Saved data entries

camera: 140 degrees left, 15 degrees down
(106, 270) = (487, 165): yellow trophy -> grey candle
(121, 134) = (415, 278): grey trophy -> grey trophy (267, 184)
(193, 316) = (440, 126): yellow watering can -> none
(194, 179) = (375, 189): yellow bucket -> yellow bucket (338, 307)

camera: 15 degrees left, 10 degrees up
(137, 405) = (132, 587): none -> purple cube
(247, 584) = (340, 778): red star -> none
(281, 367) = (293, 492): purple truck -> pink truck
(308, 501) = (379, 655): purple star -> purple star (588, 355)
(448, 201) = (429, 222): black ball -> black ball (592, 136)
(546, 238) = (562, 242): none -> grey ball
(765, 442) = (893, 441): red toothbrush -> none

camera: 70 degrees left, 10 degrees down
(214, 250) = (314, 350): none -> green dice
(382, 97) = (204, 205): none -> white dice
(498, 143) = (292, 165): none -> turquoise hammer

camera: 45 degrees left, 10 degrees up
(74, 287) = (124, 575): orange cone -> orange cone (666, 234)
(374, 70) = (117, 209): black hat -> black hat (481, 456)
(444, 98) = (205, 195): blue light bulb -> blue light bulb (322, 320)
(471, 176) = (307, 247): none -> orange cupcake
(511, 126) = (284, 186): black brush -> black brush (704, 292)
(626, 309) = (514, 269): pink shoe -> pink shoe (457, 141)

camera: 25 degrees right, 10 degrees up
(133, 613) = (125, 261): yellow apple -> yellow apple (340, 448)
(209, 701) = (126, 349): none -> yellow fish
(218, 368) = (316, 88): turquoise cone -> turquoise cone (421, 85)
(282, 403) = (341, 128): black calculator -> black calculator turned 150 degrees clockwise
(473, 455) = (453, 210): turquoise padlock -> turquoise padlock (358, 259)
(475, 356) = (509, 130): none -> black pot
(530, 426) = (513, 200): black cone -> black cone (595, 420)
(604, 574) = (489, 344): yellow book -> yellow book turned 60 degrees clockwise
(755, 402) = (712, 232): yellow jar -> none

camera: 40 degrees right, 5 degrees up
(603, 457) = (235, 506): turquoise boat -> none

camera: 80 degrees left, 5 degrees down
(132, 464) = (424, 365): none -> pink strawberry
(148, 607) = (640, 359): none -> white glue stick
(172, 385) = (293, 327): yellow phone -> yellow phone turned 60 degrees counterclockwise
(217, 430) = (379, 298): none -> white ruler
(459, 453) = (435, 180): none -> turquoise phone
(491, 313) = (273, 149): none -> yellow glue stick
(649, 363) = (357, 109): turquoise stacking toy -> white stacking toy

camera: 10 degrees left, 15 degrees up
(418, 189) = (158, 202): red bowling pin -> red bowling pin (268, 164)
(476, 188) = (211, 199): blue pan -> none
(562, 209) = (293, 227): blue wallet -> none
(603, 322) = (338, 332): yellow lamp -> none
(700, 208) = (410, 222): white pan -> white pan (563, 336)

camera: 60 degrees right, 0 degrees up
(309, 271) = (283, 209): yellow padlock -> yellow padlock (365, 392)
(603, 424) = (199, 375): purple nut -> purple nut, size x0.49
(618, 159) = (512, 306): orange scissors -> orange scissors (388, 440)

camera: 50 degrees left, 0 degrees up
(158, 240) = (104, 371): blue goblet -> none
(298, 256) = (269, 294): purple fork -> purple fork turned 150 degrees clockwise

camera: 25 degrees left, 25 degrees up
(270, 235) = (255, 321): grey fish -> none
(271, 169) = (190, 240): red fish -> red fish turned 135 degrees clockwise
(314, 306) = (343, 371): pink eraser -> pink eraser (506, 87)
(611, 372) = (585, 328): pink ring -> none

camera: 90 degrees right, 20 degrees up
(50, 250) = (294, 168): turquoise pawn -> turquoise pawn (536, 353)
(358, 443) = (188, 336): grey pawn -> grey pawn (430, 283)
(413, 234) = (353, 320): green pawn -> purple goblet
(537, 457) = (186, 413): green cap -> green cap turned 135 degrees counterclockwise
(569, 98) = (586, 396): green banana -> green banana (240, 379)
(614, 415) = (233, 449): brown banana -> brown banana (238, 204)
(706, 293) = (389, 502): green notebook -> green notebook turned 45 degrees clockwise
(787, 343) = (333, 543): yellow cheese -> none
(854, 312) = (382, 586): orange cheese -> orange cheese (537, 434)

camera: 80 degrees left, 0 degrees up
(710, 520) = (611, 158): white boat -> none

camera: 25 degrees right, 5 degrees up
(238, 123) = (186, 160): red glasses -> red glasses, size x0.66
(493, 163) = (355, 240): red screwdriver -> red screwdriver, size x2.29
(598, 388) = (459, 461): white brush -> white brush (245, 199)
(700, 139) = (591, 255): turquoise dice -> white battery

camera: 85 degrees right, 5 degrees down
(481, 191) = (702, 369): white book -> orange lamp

• [TASK BRIEF]
Taking care to match every character, output all of the entries above.

• [SOLUTION TO THE EXERCISE]
camera: 140 degrees left, 15 degrees down
(106, 270) = (487, 165): yellow trophy -> grey candle
(121, 134) = (415, 278): grey trophy -> grey trophy (267, 184)
(193, 316) = (440, 126): yellow watering can -> none
(194, 179) = (375, 189): yellow bucket -> yellow bucket (338, 307)

camera: 15 degrees left, 10 degrees up
(137, 405) = (132, 587): none -> purple cube
(247, 584) = (340, 778): red star -> none
(281, 367) = (293, 492): purple truck -> pink truck
(308, 501) = (379, 655): purple star -> purple star (588, 355)
(448, 201) = (429, 222): black ball -> black ball (592, 136)
(546, 238) = (562, 242): none -> grey ball
(765, 442) = (893, 441): red toothbrush -> none

camera: 70 degrees left, 10 degrees down
(214, 250) = (314, 350): none -> green dice
(382, 97) = (204, 205): none -> white dice
(498, 143) = (292, 165): none -> turquoise hammer

camera: 45 degrees left, 10 degrees up
(74, 287) = (124, 575): orange cone -> orange cone (666, 234)
(374, 70) = (117, 209): black hat -> black hat (481, 456)
(444, 98) = (205, 195): blue light bulb -> blue light bulb (322, 320)
(471, 176) = (307, 247): none -> orange cupcake
(511, 126) = (284, 186): black brush -> black brush (704, 292)
(626, 309) = (514, 269): pink shoe -> pink shoe (457, 141)

camera: 25 degrees right, 10 degrees up
(133, 613) = (125, 261): yellow apple -> yellow apple (340, 448)
(209, 701) = (126, 349): none -> yellow fish
(218, 368) = (316, 88): turquoise cone -> turquoise cone (421, 85)
(282, 403) = (341, 128): black calculator -> black calculator turned 150 degrees clockwise
(473, 455) = (453, 210): turquoise padlock -> turquoise padlock (358, 259)
(475, 356) = (509, 130): none -> black pot
(530, 426) = (513, 200): black cone -> black cone (595, 420)
(604, 574) = (489, 344): yellow book -> yellow book turned 60 degrees clockwise
(755, 402) = (712, 232): yellow jar -> none

camera: 40 degrees right, 5 degrees up
(603, 457) = (235, 506): turquoise boat -> none

camera: 80 degrees left, 5 degrees down
(132, 464) = (424, 365): none -> pink strawberry
(148, 607) = (640, 359): none -> white glue stick
(172, 385) = (293, 327): yellow phone -> yellow phone turned 60 degrees counterclockwise
(217, 430) = (379, 298): none -> white ruler
(459, 453) = (435, 180): none -> turquoise phone
(491, 313) = (273, 149): none -> yellow glue stick
(649, 363) = (357, 109): turquoise stacking toy -> white stacking toy

camera: 10 degrees left, 15 degrees up
(418, 189) = (158, 202): red bowling pin -> red bowling pin (268, 164)
(476, 188) = (211, 199): blue pan -> none
(562, 209) = (293, 227): blue wallet -> none
(603, 322) = (338, 332): yellow lamp -> none
(700, 208) = (410, 222): white pan -> white pan (563, 336)

camera: 60 degrees right, 0 degrees up
(309, 271) = (283, 209): yellow padlock -> yellow padlock (365, 392)
(603, 424) = (199, 375): purple nut -> purple nut, size x0.49
(618, 159) = (512, 306): orange scissors -> orange scissors (388, 440)

camera: 50 degrees left, 0 degrees up
(158, 240) = (104, 371): blue goblet -> none
(298, 256) = (269, 294): purple fork -> purple fork turned 150 degrees clockwise

camera: 25 degrees left, 25 degrees up
(270, 235) = (255, 321): grey fish -> none
(271, 169) = (190, 240): red fish -> red fish turned 135 degrees clockwise
(314, 306) = (343, 371): pink eraser -> pink eraser (506, 87)
(611, 372) = (585, 328): pink ring -> none

camera: 90 degrees right, 20 degrees up
(50, 250) = (294, 168): turquoise pawn -> turquoise pawn (536, 353)
(358, 443) = (188, 336): grey pawn -> grey pawn (430, 283)
(413, 234) = (353, 320): green pawn -> purple goblet
(537, 457) = (186, 413): green cap -> green cap turned 135 degrees counterclockwise
(569, 98) = (586, 396): green banana -> green banana (240, 379)
(614, 415) = (233, 449): brown banana -> brown banana (238, 204)
(706, 293) = (389, 502): green notebook -> green notebook turned 45 degrees clockwise
(787, 343) = (333, 543): yellow cheese -> none
(854, 312) = (382, 586): orange cheese -> orange cheese (537, 434)

camera: 80 degrees left, 0 degrees up
(710, 520) = (611, 158): white boat -> none

camera: 25 degrees right, 5 degrees up
(238, 123) = (186, 160): red glasses -> red glasses, size x0.66
(493, 163) = (355, 240): red screwdriver -> red screwdriver, size x2.29
(598, 388) = (459, 461): white brush -> white brush (245, 199)
(700, 139) = (591, 255): turquoise dice -> white battery

camera: 85 degrees right, 5 degrees down
(481, 191) = (702, 369): white book -> orange lamp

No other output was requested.